• AVAILABLE RECORDS:

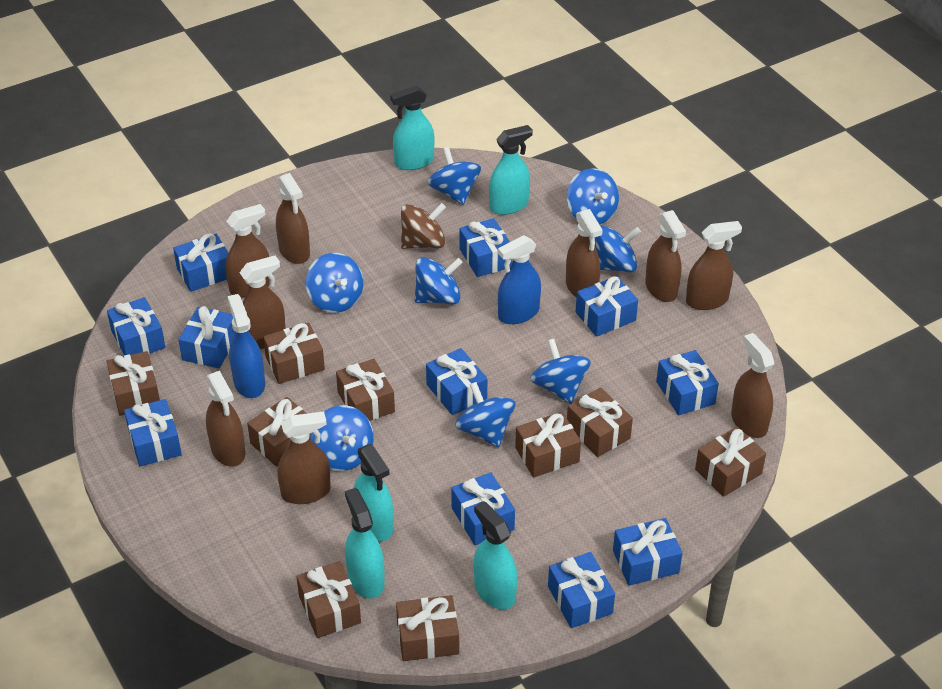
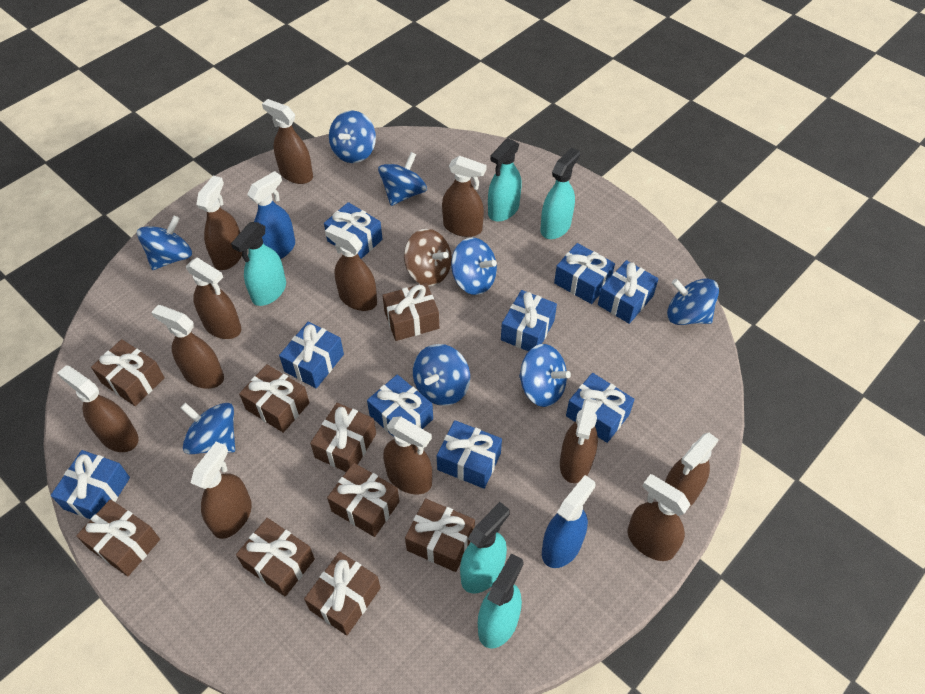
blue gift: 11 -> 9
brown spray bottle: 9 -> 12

==

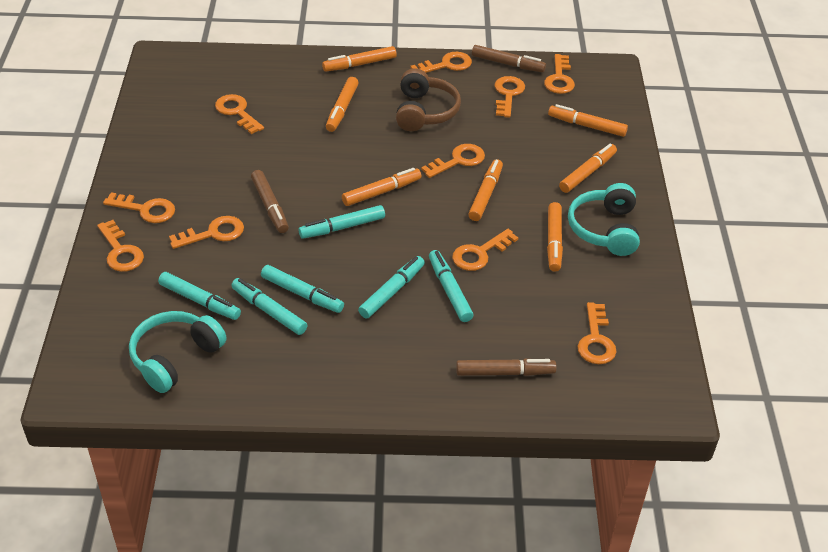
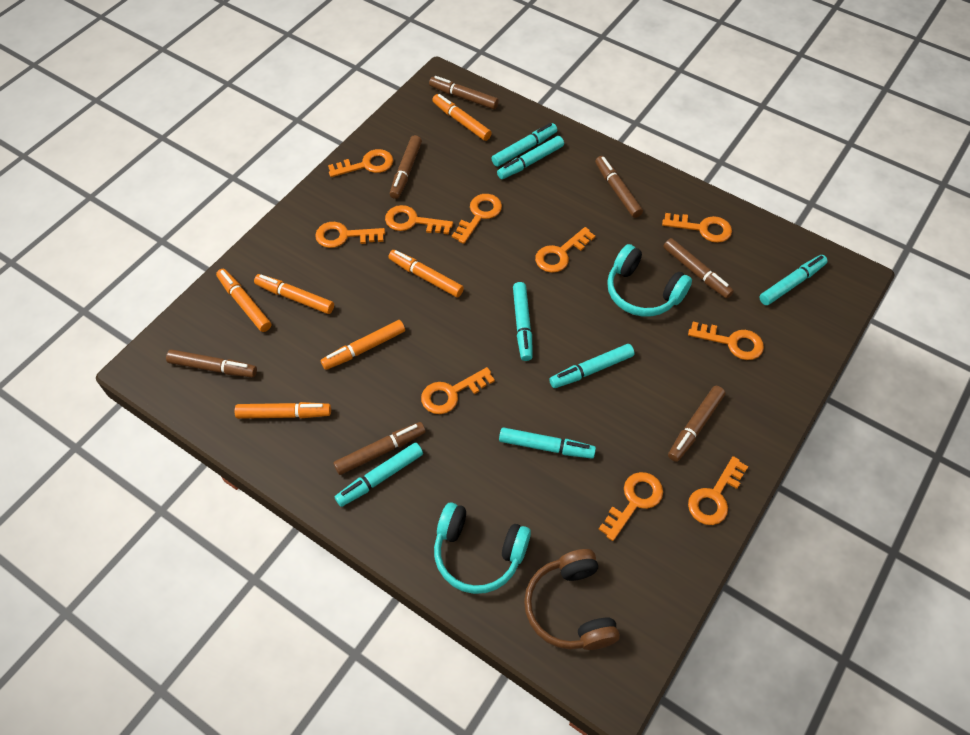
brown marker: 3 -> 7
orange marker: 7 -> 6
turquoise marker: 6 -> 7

• EXERCISE REQUIREMENTS: Reproduce word for word the material above, starting with the line that has "brown marker: 3 -> 7" and stopping after the line that has "turquoise marker: 6 -> 7".

• EXPECTED ANSWER:
brown marker: 3 -> 7
orange marker: 7 -> 6
turquoise marker: 6 -> 7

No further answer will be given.